■ PROBLEM REQUIREMENTS ■
In the listing below, look for "BUSY" and copy every line that has it.

■ RECORDS ■
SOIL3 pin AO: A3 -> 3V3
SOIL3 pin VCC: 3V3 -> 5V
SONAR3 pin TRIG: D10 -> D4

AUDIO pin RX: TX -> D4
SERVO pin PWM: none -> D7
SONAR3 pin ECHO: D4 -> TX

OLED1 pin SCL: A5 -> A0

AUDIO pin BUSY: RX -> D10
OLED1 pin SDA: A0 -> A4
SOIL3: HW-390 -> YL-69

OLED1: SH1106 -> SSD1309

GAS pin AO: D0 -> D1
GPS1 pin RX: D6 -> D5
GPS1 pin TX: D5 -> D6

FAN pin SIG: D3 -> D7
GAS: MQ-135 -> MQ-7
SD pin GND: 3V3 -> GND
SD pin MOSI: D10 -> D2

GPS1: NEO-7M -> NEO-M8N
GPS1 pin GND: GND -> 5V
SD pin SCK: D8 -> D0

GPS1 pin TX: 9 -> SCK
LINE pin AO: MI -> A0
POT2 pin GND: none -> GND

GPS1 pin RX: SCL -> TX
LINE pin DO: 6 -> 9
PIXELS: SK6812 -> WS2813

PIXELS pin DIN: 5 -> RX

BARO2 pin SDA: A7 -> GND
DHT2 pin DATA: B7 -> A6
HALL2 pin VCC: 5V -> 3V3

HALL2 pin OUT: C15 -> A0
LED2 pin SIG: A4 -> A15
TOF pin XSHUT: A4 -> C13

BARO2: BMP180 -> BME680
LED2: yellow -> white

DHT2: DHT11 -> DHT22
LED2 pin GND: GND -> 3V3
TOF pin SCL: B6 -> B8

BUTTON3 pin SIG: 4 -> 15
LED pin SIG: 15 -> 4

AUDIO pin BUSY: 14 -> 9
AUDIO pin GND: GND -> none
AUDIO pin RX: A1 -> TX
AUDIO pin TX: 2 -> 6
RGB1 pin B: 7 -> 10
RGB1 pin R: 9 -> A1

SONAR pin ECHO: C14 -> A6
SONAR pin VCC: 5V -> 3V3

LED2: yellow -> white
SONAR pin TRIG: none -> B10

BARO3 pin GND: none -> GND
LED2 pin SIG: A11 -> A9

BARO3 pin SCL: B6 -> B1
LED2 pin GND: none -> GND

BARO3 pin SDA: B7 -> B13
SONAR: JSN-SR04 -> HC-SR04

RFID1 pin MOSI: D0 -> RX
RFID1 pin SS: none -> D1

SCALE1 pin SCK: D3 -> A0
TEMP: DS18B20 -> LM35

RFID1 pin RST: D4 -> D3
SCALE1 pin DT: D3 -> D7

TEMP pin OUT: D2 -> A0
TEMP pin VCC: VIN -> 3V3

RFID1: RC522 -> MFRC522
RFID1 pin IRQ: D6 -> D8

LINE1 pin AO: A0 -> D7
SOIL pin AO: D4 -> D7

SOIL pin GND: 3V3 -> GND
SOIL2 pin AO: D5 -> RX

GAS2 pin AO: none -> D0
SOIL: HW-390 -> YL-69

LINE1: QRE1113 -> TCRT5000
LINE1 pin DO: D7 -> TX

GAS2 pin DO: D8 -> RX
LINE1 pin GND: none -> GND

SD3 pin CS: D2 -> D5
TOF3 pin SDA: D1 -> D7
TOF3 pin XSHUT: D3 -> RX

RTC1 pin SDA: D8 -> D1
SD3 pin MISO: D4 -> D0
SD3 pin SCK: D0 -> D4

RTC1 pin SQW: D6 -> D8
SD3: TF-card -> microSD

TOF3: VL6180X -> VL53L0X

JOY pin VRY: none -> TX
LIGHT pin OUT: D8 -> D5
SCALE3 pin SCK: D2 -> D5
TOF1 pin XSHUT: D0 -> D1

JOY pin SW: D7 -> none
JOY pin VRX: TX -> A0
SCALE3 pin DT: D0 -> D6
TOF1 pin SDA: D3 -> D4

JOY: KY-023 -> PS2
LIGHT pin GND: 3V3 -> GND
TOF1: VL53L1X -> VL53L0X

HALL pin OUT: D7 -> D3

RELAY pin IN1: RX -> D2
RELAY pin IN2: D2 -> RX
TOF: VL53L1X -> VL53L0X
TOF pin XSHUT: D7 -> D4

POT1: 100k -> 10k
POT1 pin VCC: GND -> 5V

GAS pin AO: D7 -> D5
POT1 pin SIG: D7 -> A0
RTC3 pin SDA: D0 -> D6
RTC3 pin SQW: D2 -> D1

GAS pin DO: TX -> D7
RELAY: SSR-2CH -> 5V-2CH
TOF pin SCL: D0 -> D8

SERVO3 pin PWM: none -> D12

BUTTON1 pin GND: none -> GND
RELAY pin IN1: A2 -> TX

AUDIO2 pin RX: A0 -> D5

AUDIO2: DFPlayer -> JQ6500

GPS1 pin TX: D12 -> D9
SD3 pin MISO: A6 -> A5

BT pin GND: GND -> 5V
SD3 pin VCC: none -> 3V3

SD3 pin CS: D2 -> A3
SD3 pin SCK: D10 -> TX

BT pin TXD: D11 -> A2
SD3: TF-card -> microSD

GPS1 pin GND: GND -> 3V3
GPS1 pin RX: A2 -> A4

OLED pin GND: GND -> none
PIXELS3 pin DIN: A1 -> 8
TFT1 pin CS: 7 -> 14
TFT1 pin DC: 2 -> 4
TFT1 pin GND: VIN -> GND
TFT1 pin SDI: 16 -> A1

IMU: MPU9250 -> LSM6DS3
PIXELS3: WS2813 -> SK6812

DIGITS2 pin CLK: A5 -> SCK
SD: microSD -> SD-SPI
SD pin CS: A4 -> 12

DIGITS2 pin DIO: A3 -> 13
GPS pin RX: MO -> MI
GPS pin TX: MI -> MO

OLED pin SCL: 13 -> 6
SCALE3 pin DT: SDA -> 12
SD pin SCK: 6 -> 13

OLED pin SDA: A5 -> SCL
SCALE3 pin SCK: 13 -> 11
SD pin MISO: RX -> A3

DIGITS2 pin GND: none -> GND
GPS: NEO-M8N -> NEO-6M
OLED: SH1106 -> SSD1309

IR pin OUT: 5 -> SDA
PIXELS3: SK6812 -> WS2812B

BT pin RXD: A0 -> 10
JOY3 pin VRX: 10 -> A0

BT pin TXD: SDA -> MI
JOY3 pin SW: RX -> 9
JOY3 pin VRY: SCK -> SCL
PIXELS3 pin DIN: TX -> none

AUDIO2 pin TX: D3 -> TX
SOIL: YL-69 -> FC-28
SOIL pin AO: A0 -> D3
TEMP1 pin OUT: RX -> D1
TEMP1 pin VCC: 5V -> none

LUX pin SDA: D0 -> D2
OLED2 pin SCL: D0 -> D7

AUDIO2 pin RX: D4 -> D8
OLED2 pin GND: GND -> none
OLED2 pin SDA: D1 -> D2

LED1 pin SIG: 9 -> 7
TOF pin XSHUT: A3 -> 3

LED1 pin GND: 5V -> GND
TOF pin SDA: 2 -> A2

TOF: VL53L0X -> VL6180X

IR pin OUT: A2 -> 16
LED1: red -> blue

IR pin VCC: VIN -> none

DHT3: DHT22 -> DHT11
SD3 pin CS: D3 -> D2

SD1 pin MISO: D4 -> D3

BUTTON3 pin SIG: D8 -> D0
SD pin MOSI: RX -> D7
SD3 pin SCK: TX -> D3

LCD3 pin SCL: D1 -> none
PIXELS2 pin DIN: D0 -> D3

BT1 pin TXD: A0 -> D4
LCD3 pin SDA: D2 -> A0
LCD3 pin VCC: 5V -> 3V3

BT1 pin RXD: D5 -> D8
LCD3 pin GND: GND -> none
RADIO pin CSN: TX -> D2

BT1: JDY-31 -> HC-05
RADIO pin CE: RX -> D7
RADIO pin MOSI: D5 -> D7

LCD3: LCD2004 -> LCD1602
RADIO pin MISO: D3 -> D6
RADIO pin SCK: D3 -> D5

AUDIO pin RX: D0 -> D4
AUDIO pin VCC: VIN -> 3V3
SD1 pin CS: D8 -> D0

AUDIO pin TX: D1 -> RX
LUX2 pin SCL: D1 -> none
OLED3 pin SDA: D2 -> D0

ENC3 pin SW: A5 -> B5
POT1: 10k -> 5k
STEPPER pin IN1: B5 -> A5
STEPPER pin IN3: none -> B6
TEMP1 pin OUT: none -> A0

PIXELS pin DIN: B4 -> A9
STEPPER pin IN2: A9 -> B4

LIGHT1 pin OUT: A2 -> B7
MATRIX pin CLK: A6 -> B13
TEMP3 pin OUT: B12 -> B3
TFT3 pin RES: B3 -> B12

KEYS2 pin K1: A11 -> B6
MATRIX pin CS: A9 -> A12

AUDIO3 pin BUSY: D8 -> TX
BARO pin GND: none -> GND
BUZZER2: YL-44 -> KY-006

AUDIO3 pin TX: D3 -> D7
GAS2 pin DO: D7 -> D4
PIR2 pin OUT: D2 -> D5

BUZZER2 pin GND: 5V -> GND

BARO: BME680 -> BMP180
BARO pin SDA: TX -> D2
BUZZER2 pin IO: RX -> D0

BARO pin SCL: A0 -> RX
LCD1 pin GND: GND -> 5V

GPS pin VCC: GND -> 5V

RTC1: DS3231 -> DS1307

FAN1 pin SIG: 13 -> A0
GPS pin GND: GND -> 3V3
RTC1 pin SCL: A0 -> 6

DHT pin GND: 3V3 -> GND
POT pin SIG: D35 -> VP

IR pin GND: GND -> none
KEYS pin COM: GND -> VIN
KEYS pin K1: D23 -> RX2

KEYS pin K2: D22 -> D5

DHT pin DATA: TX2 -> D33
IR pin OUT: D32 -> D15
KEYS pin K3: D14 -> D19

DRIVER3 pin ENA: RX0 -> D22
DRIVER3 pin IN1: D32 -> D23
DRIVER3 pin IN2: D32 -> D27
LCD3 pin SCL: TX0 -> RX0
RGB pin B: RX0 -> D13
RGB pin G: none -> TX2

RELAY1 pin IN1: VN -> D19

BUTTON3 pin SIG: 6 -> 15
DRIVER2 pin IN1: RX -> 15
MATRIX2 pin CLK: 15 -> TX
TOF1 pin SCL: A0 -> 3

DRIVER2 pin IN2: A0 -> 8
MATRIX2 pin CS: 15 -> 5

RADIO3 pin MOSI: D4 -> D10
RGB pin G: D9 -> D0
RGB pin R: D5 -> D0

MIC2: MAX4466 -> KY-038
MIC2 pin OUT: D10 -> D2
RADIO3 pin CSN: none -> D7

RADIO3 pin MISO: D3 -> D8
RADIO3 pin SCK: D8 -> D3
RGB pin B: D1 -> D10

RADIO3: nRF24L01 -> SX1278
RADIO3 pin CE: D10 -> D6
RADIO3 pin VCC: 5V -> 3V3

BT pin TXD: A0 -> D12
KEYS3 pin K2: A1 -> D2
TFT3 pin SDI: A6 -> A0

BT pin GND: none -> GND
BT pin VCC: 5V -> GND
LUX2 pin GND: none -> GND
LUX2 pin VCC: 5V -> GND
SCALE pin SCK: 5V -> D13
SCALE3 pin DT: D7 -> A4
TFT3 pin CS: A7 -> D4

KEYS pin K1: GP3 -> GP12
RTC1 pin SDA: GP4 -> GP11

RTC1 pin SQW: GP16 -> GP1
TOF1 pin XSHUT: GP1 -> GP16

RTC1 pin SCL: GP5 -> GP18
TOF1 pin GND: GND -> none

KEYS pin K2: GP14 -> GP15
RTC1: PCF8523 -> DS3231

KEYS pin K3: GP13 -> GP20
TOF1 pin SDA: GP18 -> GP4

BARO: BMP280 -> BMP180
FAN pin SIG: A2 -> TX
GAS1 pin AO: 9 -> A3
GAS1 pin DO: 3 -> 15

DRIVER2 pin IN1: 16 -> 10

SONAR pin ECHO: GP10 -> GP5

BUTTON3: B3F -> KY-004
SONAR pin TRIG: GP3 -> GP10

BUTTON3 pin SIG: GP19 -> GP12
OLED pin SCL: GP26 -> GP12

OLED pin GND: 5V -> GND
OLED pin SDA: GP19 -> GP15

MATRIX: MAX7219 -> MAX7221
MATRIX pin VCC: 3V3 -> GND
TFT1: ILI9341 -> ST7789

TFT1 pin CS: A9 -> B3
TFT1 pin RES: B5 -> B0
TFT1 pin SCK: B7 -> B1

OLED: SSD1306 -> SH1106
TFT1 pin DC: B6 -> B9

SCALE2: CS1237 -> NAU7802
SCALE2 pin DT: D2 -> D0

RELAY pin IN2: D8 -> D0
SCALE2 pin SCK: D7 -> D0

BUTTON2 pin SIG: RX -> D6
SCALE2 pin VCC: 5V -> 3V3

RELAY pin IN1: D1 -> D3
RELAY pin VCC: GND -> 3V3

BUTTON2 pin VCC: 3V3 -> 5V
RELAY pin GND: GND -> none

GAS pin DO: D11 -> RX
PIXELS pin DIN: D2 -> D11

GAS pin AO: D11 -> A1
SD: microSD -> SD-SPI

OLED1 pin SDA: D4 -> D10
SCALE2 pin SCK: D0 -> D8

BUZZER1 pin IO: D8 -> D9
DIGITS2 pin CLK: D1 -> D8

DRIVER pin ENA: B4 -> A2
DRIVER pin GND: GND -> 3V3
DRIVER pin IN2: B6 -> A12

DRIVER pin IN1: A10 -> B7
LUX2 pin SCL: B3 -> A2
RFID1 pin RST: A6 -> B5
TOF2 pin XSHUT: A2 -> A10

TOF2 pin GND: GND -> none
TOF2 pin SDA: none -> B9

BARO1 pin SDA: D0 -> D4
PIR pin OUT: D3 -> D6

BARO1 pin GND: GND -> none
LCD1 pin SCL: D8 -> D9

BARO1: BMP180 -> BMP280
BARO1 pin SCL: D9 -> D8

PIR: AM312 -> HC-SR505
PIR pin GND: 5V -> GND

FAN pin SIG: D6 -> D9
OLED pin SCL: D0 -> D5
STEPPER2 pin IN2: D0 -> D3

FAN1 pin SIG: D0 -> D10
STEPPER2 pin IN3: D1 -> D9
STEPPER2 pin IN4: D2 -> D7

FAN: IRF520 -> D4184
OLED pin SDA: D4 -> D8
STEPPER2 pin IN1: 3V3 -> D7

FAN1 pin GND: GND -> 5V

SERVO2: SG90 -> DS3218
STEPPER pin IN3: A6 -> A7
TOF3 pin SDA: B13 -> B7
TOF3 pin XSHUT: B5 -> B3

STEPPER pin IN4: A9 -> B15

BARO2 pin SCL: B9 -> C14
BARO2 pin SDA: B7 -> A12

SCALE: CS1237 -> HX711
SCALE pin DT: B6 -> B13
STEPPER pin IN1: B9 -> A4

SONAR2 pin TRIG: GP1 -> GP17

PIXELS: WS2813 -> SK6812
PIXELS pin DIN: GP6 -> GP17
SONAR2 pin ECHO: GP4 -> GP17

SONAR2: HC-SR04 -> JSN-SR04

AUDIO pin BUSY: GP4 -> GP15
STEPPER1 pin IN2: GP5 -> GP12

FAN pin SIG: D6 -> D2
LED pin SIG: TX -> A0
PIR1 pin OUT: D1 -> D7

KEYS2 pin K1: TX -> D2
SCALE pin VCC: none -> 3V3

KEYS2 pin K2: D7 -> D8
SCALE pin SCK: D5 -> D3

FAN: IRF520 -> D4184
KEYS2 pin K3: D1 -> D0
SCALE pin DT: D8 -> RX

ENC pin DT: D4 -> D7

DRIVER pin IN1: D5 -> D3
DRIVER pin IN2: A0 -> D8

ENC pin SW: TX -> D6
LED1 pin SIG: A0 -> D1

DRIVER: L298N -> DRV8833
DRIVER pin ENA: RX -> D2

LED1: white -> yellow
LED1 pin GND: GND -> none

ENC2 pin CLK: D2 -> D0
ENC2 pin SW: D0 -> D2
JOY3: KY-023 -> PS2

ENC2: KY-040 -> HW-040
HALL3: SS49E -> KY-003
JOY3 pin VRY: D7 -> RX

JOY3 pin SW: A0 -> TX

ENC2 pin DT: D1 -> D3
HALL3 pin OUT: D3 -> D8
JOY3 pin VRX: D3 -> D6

■ EXERCISE ANSWER ■
AUDIO pin BUSY: RX -> D10
AUDIO pin BUSY: 14 -> 9
AUDIO3 pin BUSY: D8 -> TX
AUDIO pin BUSY: GP4 -> GP15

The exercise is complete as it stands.